REQUIRED ACTION: Return each line exactly, beginning with the one that has "mikinotil (purple) <498,139,57,50>" and finishing with the final line of the material. Drop any pictures.

EXERCISE DATA:
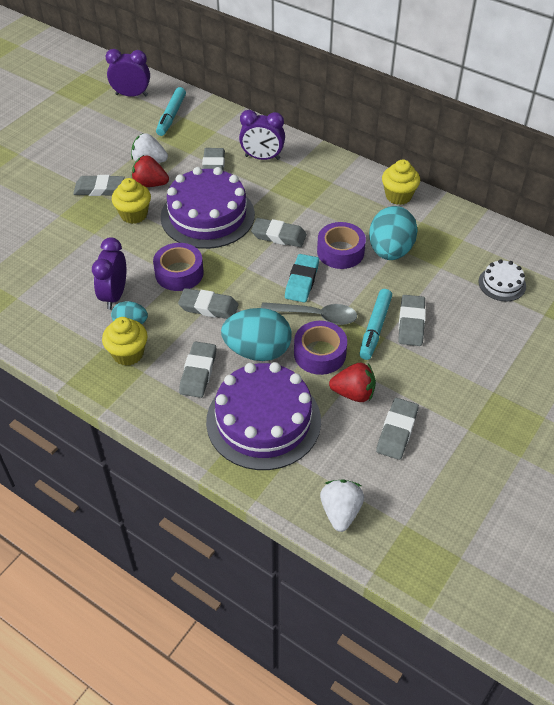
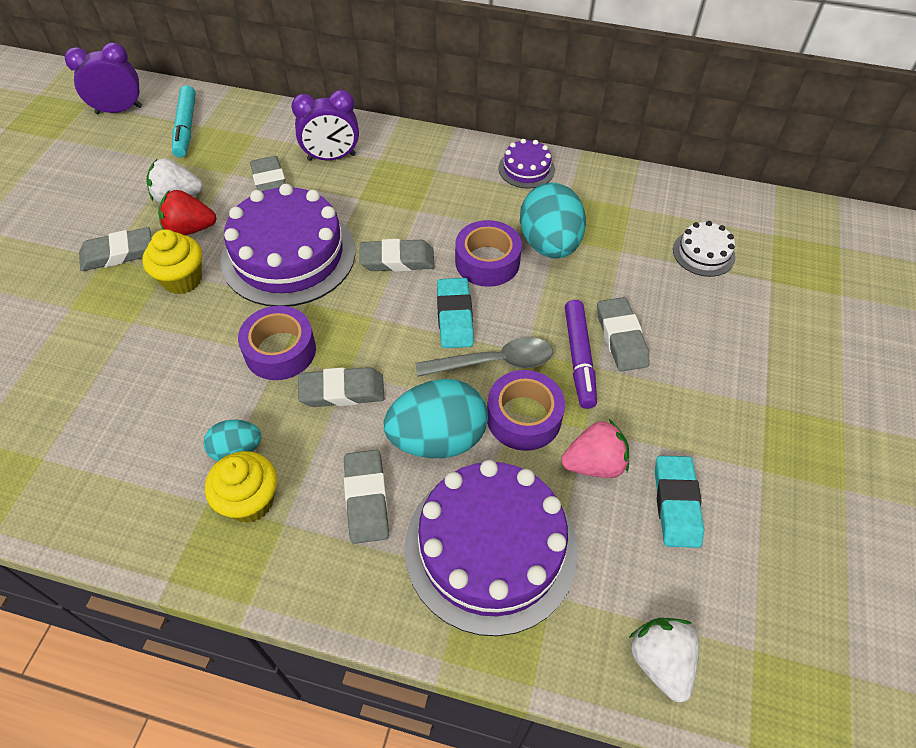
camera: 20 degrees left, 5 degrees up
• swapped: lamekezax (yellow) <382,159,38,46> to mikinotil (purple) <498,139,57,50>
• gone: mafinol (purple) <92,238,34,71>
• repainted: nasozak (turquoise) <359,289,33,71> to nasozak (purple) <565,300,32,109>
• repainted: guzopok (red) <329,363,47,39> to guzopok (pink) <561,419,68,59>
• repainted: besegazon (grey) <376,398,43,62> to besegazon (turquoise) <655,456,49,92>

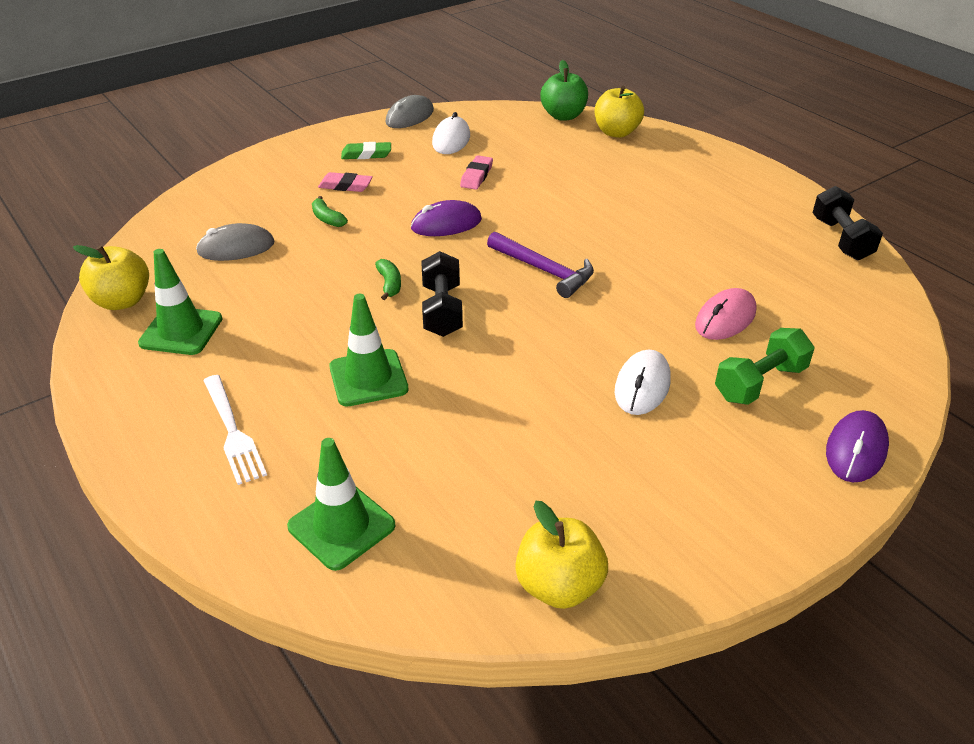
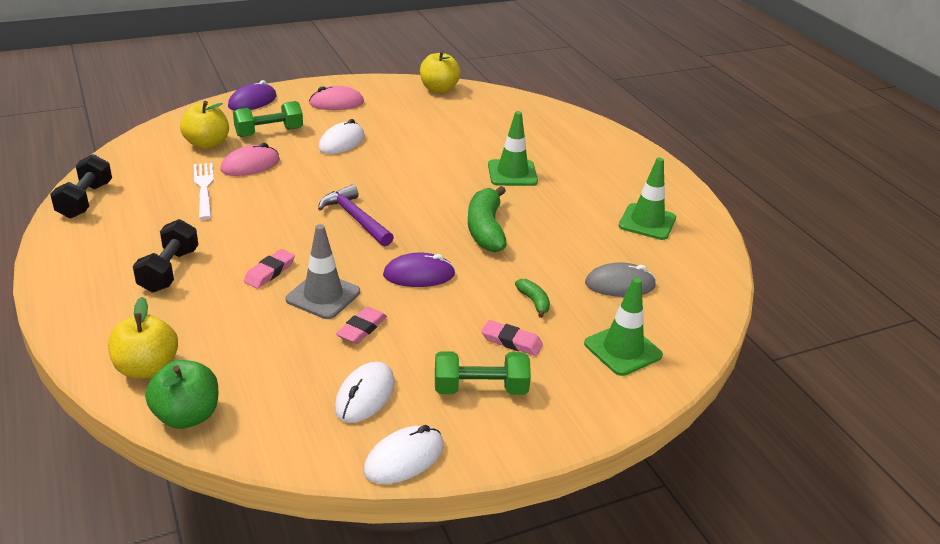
camera: 170 degrees left, 5 degrees down
• repainted: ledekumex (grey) <386,95,48,33> to ledekumex (white) <364,425,80,59>
• swapped: besegazon (green) <341,142,50,17> to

ANSWER:
• swapped: lamekezax (yellow) <382,159,38,46> to mikinotil (purple) <498,139,57,50>
• gone: mafinol (purple) <92,238,34,71>
• repainted: nasozak (turquoise) <359,289,33,71> to nasozak (purple) <565,300,32,109>
• repainted: guzopok (red) <329,363,47,39> to guzopok (pink) <561,419,68,59>
• repainted: besegazon (grey) <376,398,43,62> to besegazon (turquoise) <655,456,49,92>

camera: 170 degrees left, 5 degrees down
• repainted: ledekumex (grey) <386,95,48,33> to ledekumex (white) <364,425,80,59>
• swapped: besegazon (green) <341,142,50,17> to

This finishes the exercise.